What to work on:
Reproduce each line below precisely. Drop the pictures.

Data segment:
★ ★ ★ ★ ★ ★ ★

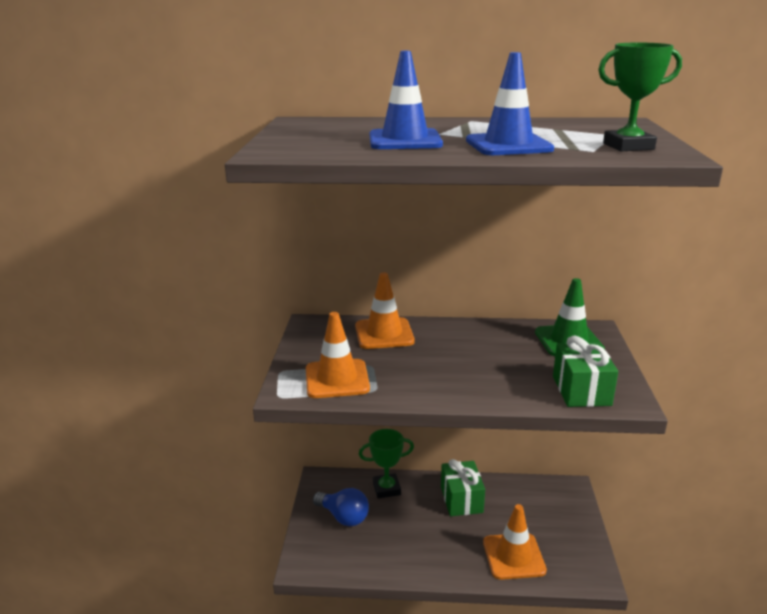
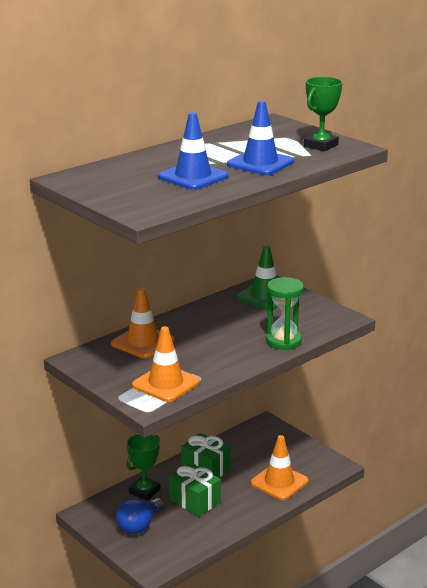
camera: 45 degrees left, 0 degrees up
(343, 517) = (139, 525): blue light bulb -> blue light bulb turned 135 degrees clockwise
(515, 393) = (283, 341): none -> green hourglass
(581, 390) = (315, 323): green gift -> green gift (195, 501)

★ ★ ★ ★ ★ ★ ★

Written answer:
camera: 45 degrees left, 0 degrees up
(343, 517) = (139, 525): blue light bulb -> blue light bulb turned 135 degrees clockwise
(515, 393) = (283, 341): none -> green hourglass
(581, 390) = (315, 323): green gift -> green gift (195, 501)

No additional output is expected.